Task prompt: Take the entries below and give them back exactly. Leave out nothing.

Scene difference descriptions
▶

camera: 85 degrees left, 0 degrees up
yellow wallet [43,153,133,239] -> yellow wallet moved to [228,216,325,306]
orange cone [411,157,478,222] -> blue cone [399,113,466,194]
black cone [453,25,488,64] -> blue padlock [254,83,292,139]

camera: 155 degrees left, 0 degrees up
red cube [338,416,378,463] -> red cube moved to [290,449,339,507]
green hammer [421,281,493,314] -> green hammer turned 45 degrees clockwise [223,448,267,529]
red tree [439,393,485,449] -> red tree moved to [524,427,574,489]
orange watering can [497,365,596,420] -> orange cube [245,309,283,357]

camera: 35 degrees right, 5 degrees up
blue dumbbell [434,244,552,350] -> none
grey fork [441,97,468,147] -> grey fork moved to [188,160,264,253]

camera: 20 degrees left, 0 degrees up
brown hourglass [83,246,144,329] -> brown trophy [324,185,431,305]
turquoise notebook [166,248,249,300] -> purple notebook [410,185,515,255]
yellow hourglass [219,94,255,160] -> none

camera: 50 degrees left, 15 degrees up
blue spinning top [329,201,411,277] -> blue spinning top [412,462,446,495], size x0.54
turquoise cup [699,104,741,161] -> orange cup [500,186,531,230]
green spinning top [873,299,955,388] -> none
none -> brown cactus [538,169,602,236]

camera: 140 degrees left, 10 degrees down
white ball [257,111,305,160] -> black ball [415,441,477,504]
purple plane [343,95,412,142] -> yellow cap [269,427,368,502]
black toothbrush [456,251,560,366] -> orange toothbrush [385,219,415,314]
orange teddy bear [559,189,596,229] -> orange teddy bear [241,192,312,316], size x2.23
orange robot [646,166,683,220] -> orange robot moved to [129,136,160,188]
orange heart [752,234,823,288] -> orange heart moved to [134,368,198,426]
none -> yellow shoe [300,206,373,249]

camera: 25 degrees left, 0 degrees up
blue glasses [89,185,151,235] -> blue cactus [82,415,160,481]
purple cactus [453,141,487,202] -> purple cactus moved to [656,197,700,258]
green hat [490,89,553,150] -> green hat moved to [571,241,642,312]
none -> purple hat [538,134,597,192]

◀

Worked solution:
camera: 85 degrees left, 0 degrees up
yellow wallet [43,153,133,239] -> yellow wallet moved to [228,216,325,306]
orange cone [411,157,478,222] -> blue cone [399,113,466,194]
black cone [453,25,488,64] -> blue padlock [254,83,292,139]

camera: 155 degrees left, 0 degrees up
red cube [338,416,378,463] -> red cube moved to [290,449,339,507]
green hammer [421,281,493,314] -> green hammer turned 45 degrees clockwise [223,448,267,529]
red tree [439,393,485,449] -> red tree moved to [524,427,574,489]
orange watering can [497,365,596,420] -> orange cube [245,309,283,357]

camera: 35 degrees right, 5 degrees up
blue dumbbell [434,244,552,350] -> none
grey fork [441,97,468,147] -> grey fork moved to [188,160,264,253]

camera: 20 degrees left, 0 degrees up
brown hourglass [83,246,144,329] -> brown trophy [324,185,431,305]
turquoise notebook [166,248,249,300] -> purple notebook [410,185,515,255]
yellow hourglass [219,94,255,160] -> none

camera: 50 degrees left, 15 degrees up
blue spinning top [329,201,411,277] -> blue spinning top [412,462,446,495], size x0.54
turquoise cup [699,104,741,161] -> orange cup [500,186,531,230]
green spinning top [873,299,955,388] -> none
none -> brown cactus [538,169,602,236]

camera: 140 degrees left, 10 degrees down
white ball [257,111,305,160] -> black ball [415,441,477,504]
purple plane [343,95,412,142] -> yellow cap [269,427,368,502]
black toothbrush [456,251,560,366] -> orange toothbrush [385,219,415,314]
orange teddy bear [559,189,596,229] -> orange teddy bear [241,192,312,316], size x2.23
orange robot [646,166,683,220] -> orange robot moved to [129,136,160,188]
orange heart [752,234,823,288] -> orange heart moved to [134,368,198,426]
none -> yellow shoe [300,206,373,249]

camera: 25 degrees left, 0 degrees up
blue glasses [89,185,151,235] -> blue cactus [82,415,160,481]
purple cactus [453,141,487,202] -> purple cactus moved to [656,197,700,258]
green hat [490,89,553,150] -> green hat moved to [571,241,642,312]
none -> purple hat [538,134,597,192]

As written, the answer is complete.